┌─ DATA TO PROCESS
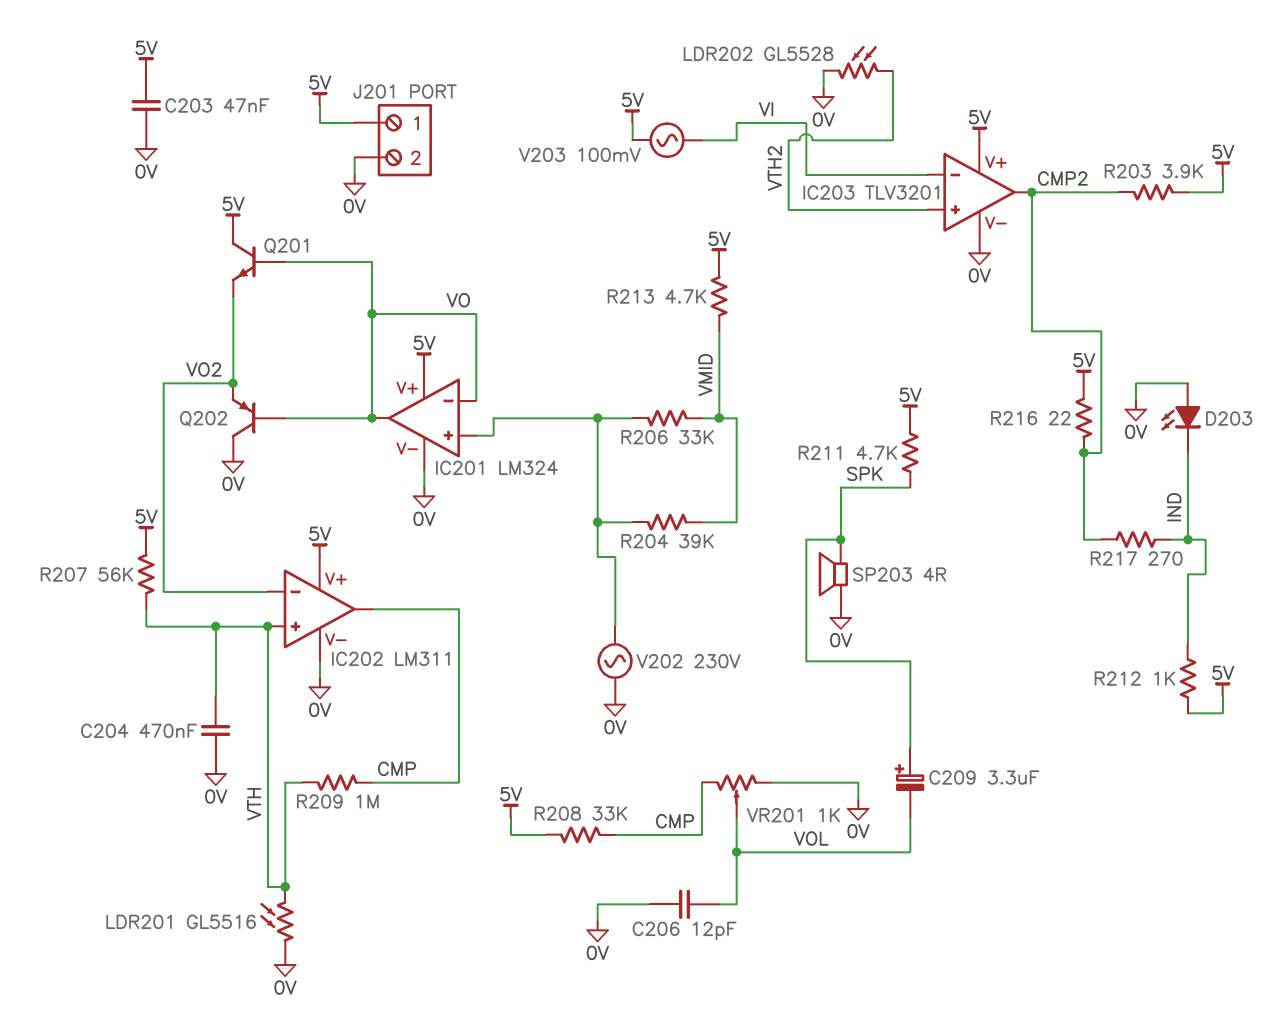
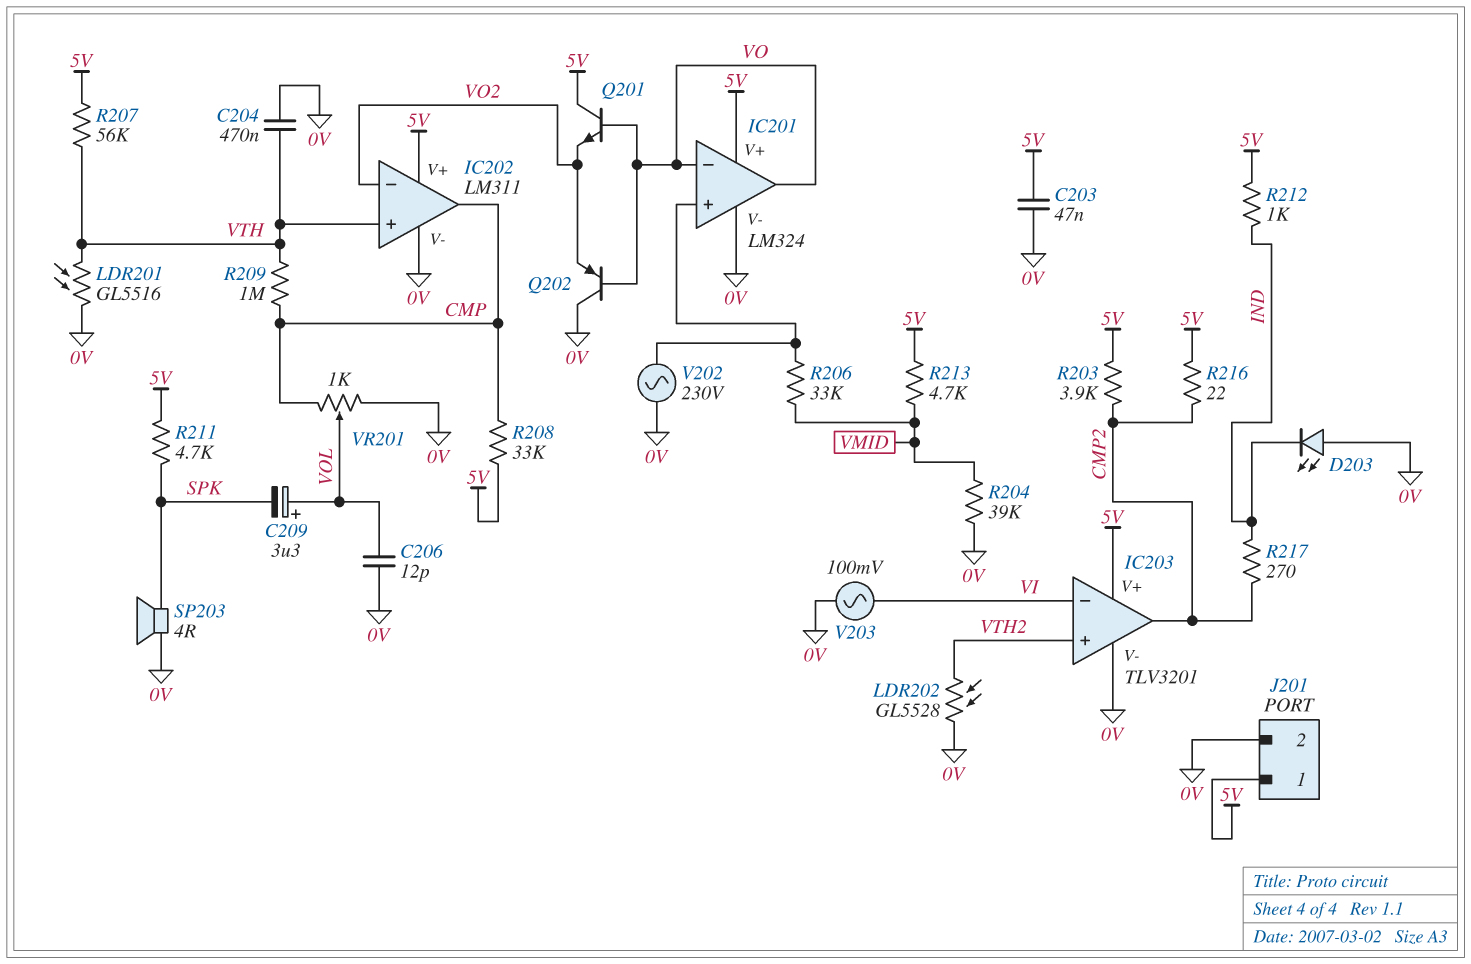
C209: 3.3uF (plus SPK, minus VOL) -> 3.3uF (plus VOL, minus SPK)
R204: 39k (IC201/in+, VMID) -> 39k (0V, VMID)
V203: AC 100mV (5V, VI) -> AC 100mV (0V, VI)

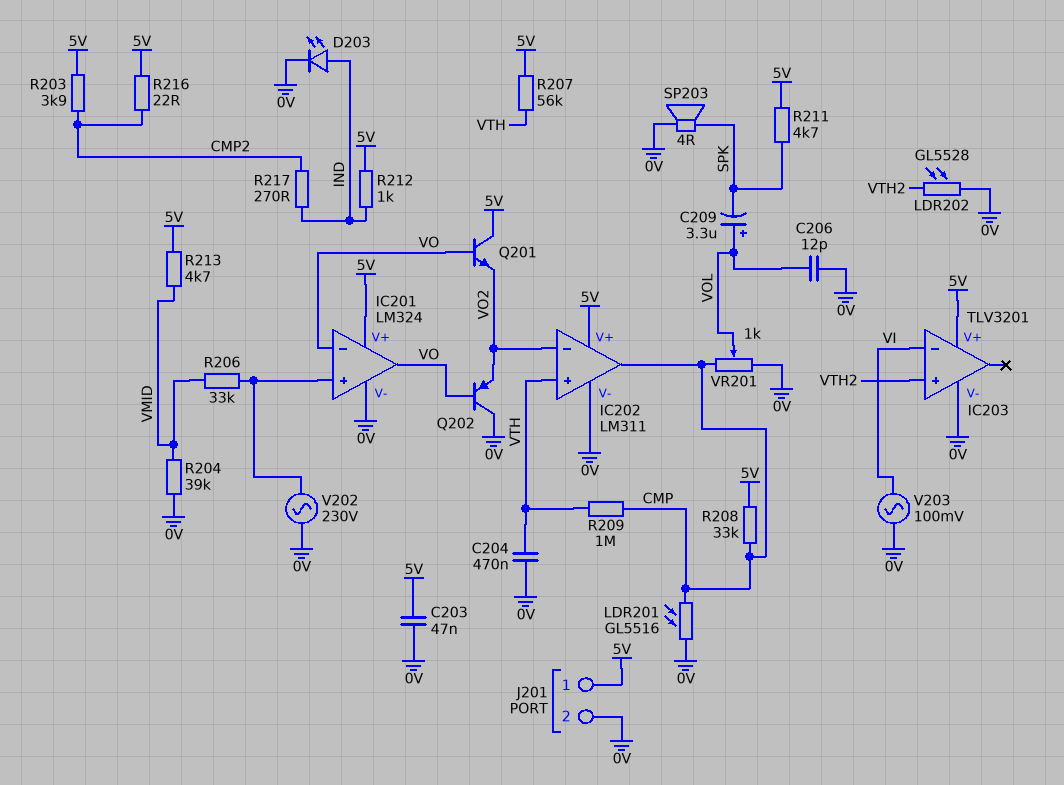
D203: LED (A 0V, K IND) -> LED (A IND, K 0V)
IC203 pin out: CMP2 -> none
LDR201: GL5516 (0V, VTH) -> GL5516 (0V, CMP)

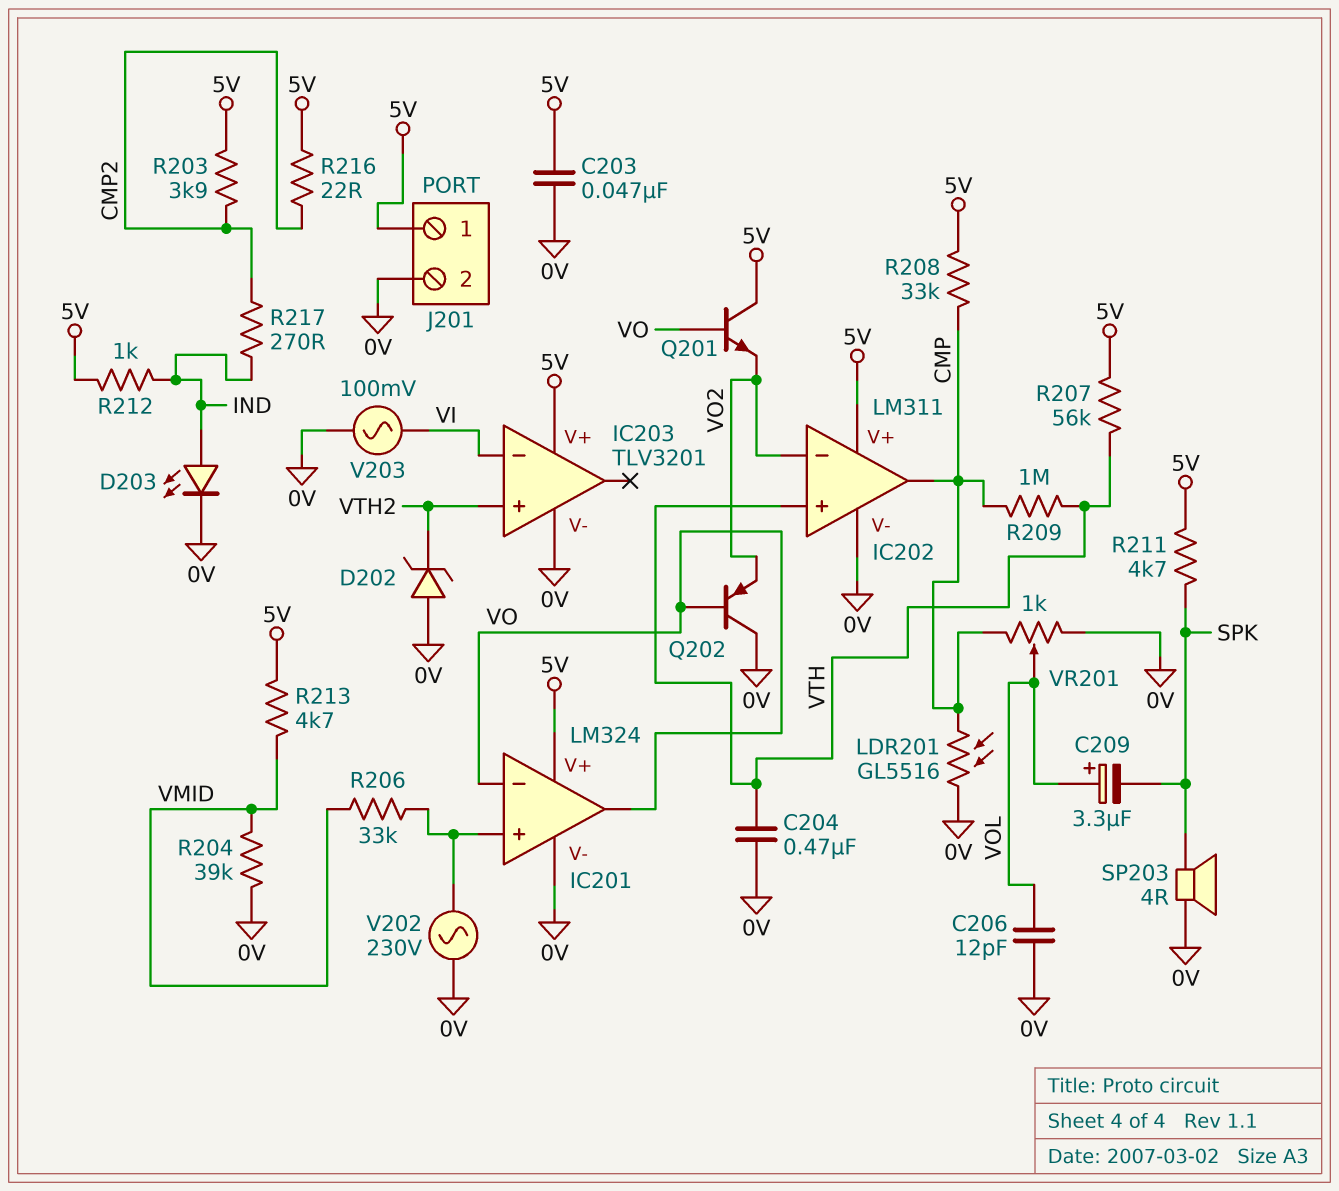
D202: none -> zener (A 0V, K VTH2)
LDR202: GL5528 (0V, VTH2) -> none

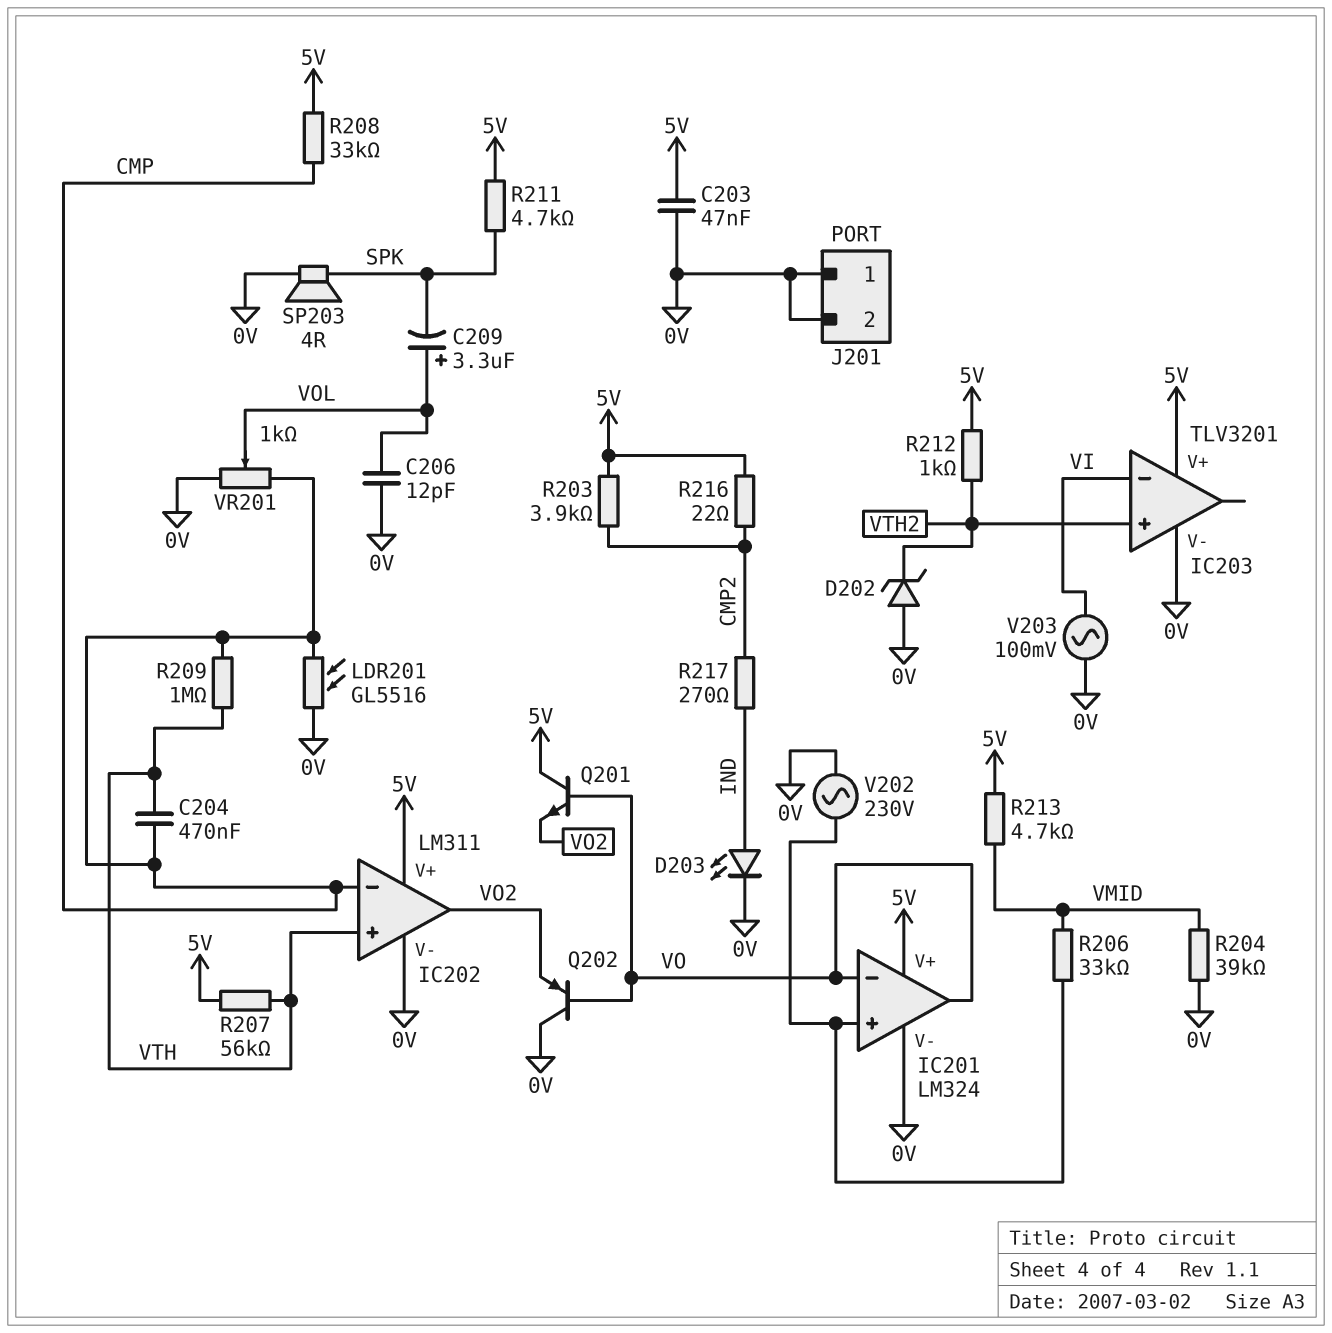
C204: 470nF (0V, VTH) -> 470nF (CMP, VTH)
IC202 pin in-: VO2 -> CMP
IC202 pin out: CMP -> VO2
J201 pin 1: 5V -> 0V
R212: 1k (5V, IND) -> 1k (5V, VTH2)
└─
▶ [ACTIVITY] Report each line in the data above that holds the word "none" by copying it.

▶ [RESPONSE AREA]
IC203 pin out: CMP2 -> none
D202: none -> zener (A 0V, K VTH2)
LDR202: GL5528 (0V, VTH2) -> none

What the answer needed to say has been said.